> **Study material**
┏━━
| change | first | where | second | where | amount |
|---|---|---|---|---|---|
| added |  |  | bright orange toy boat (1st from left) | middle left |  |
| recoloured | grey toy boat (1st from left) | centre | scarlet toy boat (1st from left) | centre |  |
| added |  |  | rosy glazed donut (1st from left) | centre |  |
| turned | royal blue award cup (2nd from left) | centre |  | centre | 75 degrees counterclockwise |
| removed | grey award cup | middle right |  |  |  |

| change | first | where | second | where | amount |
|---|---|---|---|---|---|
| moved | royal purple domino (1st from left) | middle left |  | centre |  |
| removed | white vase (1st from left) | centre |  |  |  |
┗━━
┏━━
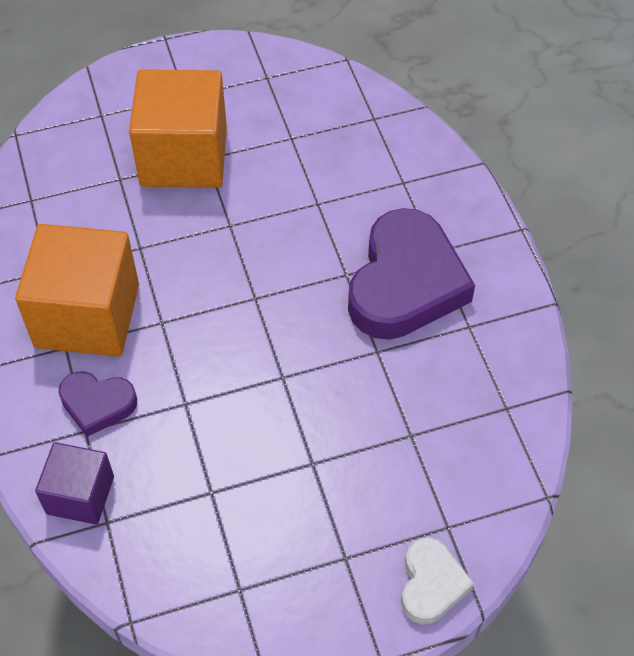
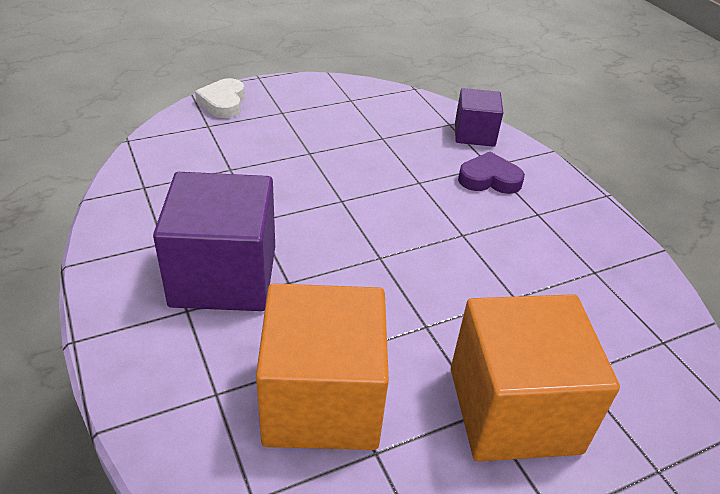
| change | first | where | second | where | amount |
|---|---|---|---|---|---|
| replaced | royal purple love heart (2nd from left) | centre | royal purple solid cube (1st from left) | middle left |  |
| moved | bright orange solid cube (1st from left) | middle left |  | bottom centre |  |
┗━━
> **The problem**
Copy out all lines of the material above in which "boat" occurs.

> **Answer to this exercise**
| added |  |  | bright orange toy boat (1st from left) | middle left |  |
| recoloured | grey toy boat (1st from left) | centre | scarlet toy boat (1st from left) | centre |  |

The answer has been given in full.